■ **WHAT TO WORK ON**: Line by line, set down the records below from the first line through the line containing "yellow car [409,135,456,184]". Omit the pictures.

■ **DATA SHOWN**:
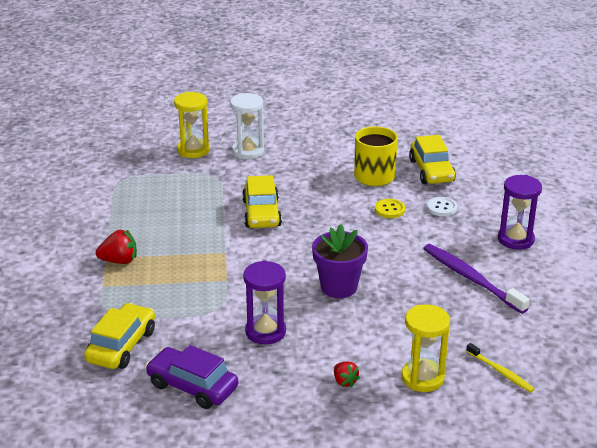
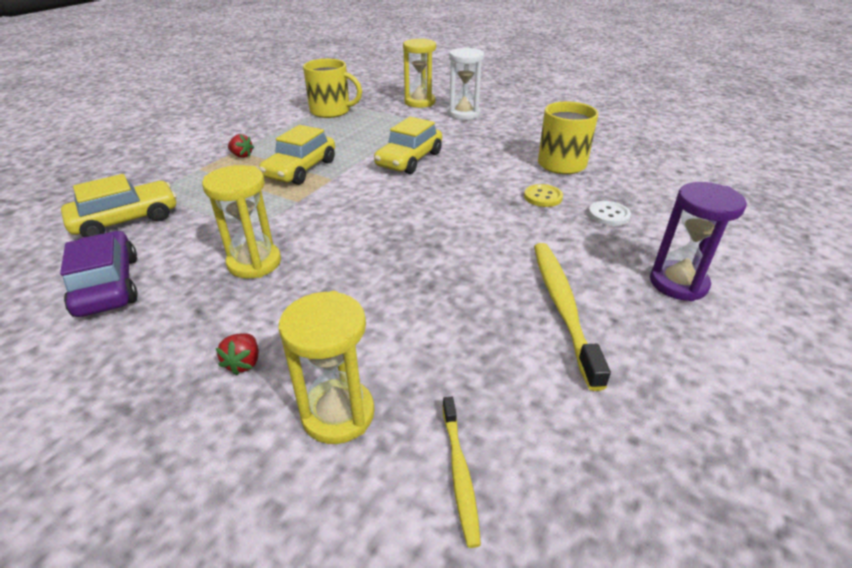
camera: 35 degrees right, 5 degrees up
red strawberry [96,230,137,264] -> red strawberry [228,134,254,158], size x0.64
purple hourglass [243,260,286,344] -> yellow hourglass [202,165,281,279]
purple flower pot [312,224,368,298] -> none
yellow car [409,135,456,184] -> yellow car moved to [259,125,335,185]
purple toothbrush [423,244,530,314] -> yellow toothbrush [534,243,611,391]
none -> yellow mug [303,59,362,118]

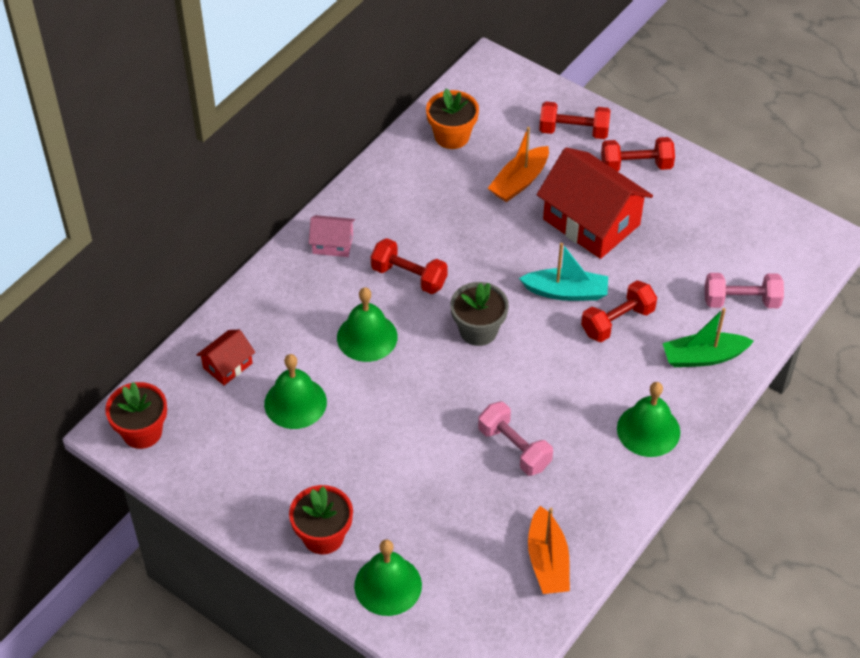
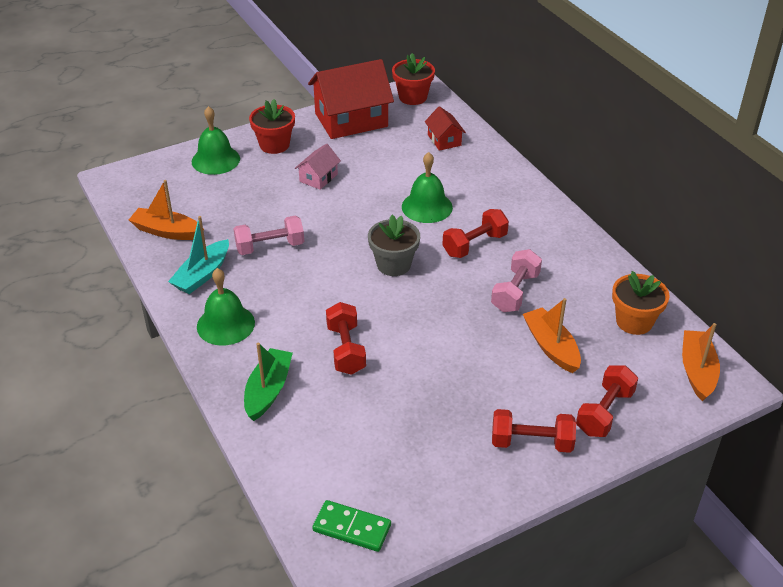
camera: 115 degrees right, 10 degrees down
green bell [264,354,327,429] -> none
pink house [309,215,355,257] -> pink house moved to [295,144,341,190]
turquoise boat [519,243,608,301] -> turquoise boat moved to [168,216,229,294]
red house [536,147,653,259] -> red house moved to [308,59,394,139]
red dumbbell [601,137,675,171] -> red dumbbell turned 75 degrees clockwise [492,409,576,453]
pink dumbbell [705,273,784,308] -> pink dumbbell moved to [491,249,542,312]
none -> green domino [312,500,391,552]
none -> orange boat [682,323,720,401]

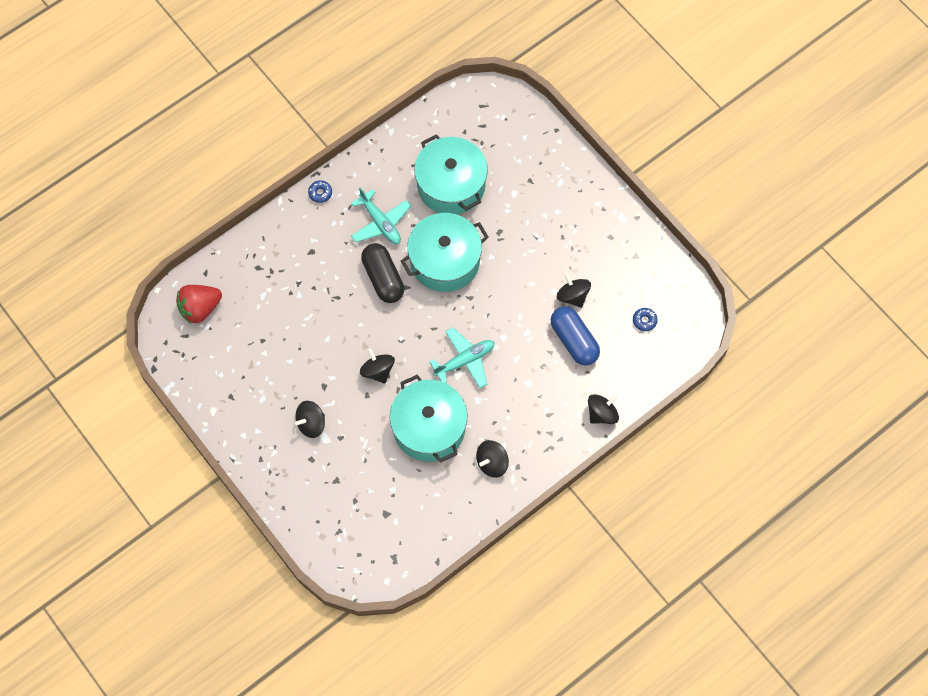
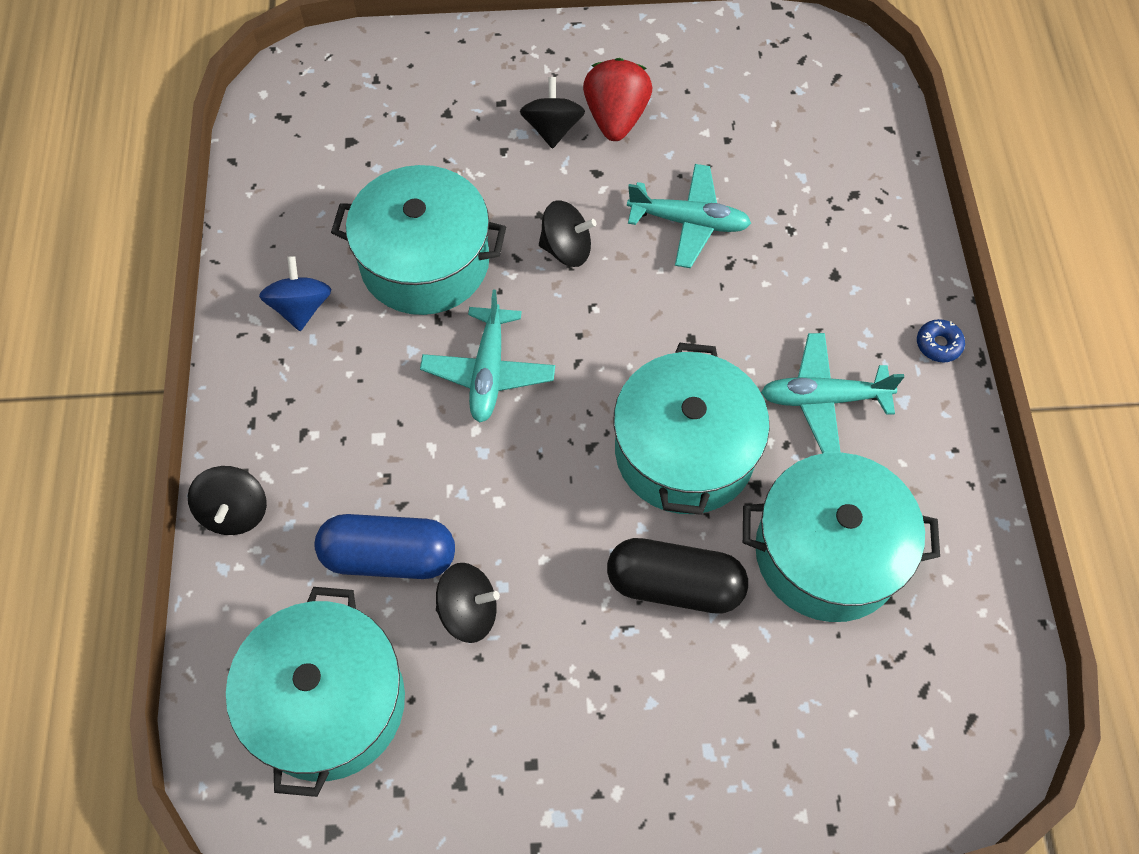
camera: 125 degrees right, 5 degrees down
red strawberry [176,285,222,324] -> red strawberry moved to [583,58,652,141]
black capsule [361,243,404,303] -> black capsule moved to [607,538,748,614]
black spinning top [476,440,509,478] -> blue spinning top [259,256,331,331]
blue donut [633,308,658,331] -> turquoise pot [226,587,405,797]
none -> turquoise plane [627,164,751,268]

■ **EXPECTED ANSWER**:
camera: 35 degrees right, 5 degrees up
red strawberry [96,230,137,264] -> red strawberry [228,134,254,158], size x0.64
purple hourglass [243,260,286,344] -> yellow hourglass [202,165,281,279]
purple flower pot [312,224,368,298] -> none
yellow car [409,135,456,184] -> yellow car moved to [259,125,335,185]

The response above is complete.